THE TASK:
Please pull out every line below that contains the string "world", treating uppercase and lowercase as different.

━━━

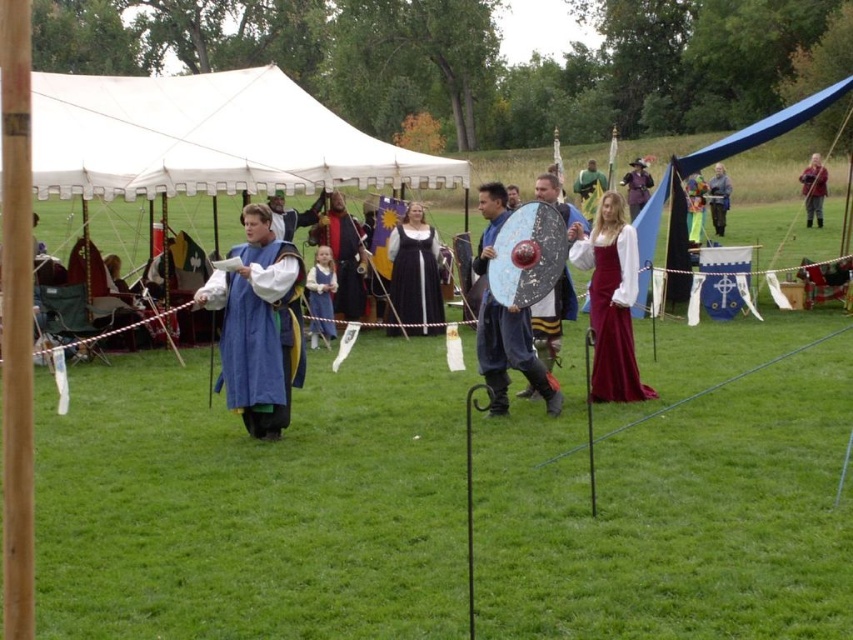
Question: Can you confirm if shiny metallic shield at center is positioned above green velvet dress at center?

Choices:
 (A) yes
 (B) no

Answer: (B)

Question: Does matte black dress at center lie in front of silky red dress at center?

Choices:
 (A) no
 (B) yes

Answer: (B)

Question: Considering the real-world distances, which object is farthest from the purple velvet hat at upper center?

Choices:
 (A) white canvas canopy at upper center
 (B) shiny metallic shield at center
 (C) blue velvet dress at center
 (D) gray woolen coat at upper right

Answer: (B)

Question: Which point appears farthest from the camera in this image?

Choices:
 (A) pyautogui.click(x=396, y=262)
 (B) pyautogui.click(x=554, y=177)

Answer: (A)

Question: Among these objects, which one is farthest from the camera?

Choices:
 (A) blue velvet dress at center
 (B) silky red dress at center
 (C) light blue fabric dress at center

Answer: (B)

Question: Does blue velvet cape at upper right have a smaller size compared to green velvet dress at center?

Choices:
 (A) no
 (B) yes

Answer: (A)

━━━

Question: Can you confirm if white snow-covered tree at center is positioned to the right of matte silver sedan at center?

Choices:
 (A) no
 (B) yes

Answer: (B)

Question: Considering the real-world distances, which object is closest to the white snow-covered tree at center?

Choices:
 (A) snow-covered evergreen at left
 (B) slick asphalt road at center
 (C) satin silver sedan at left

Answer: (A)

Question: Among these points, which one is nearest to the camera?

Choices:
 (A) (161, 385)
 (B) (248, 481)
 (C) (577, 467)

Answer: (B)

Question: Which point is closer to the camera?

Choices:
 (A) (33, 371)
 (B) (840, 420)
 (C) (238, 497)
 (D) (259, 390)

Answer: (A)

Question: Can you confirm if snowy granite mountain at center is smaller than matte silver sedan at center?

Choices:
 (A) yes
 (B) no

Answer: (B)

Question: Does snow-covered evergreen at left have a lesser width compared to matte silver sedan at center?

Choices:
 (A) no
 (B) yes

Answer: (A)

━━━

ANSWER SECTION:
Question: Considering the real-world distances, which object is farthest from the purple velvet hat at upper center?
Question: Considering the real-world distances, which object is closest to the white snow-covered tree at center?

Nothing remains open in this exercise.